What you will do: Show every line in the records below that contains the word "none".

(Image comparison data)
*** Block opens ***

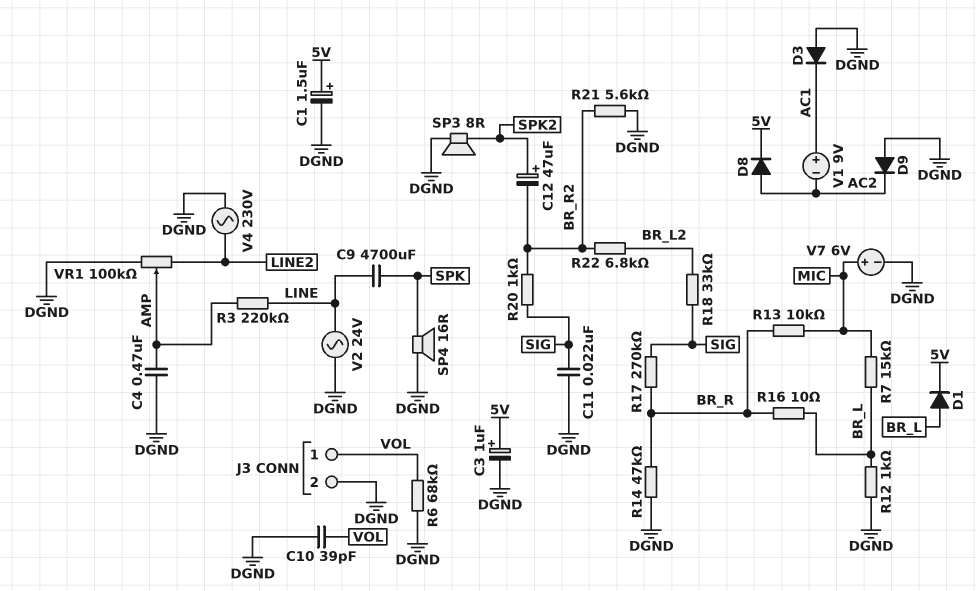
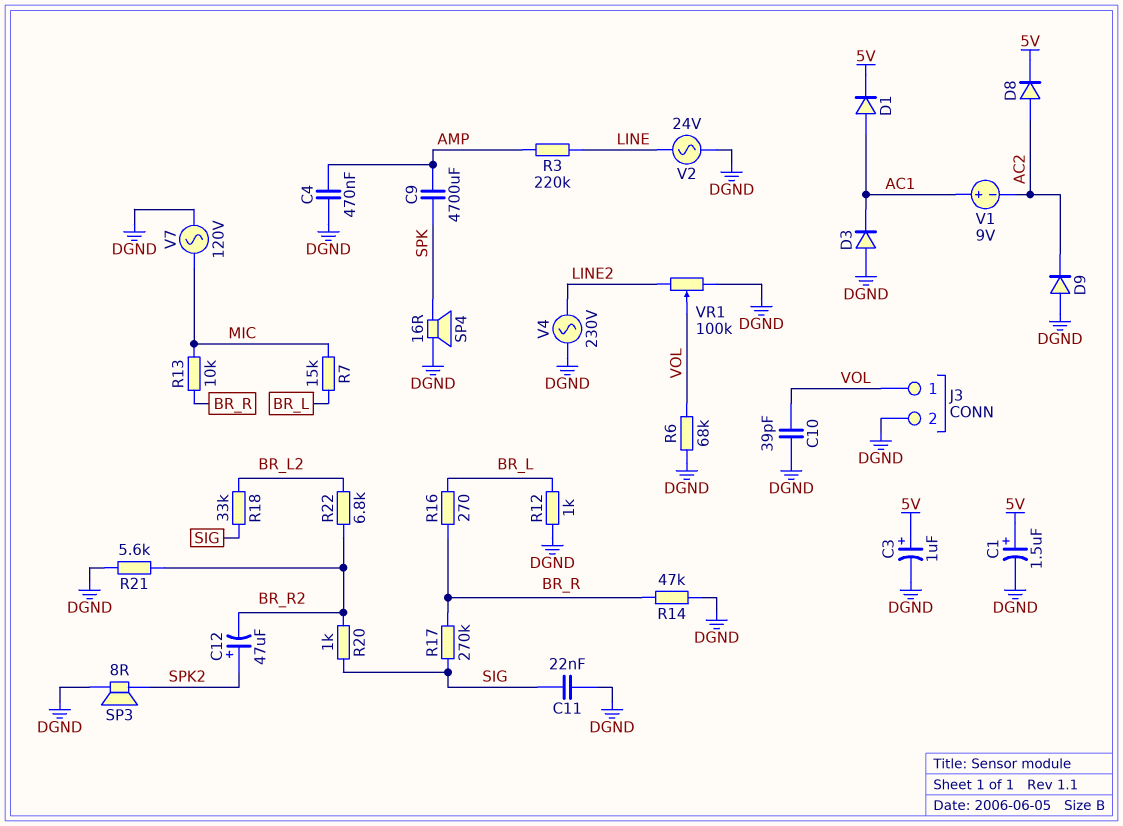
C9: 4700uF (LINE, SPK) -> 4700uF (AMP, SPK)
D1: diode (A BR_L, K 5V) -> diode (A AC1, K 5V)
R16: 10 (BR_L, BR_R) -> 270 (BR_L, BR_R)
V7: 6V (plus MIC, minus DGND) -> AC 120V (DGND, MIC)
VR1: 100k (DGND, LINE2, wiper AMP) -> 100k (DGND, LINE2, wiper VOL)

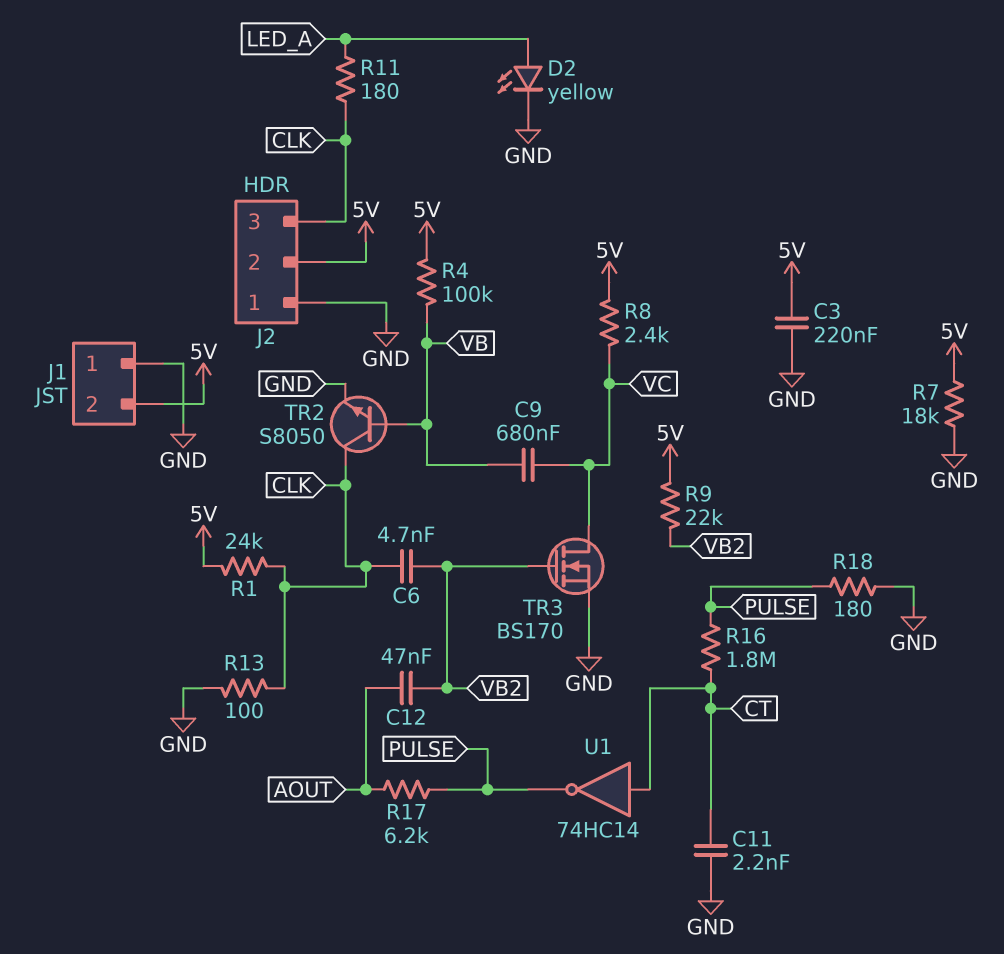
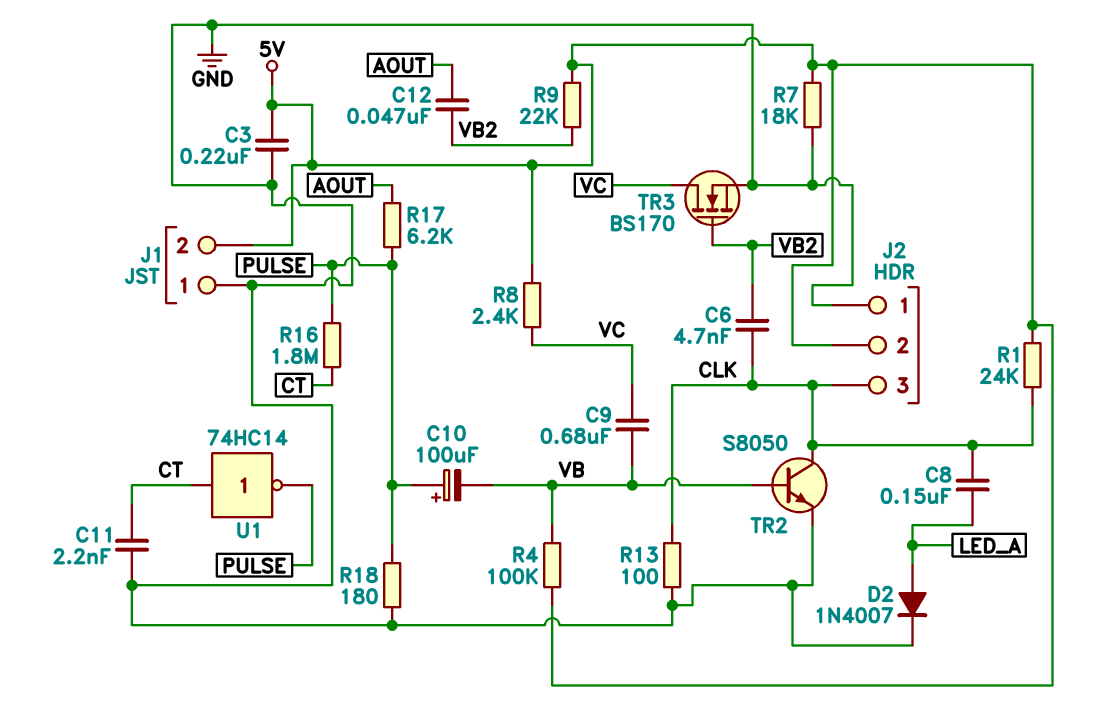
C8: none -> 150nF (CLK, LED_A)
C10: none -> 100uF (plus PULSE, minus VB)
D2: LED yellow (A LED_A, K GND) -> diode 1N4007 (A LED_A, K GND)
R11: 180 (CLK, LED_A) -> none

*** Block closes ***

Exercise result:
C8: none -> 150nF (CLK, LED_A)
C10: none -> 100uF (plus PULSE, minus VB)
R11: 180 (CLK, LED_A) -> none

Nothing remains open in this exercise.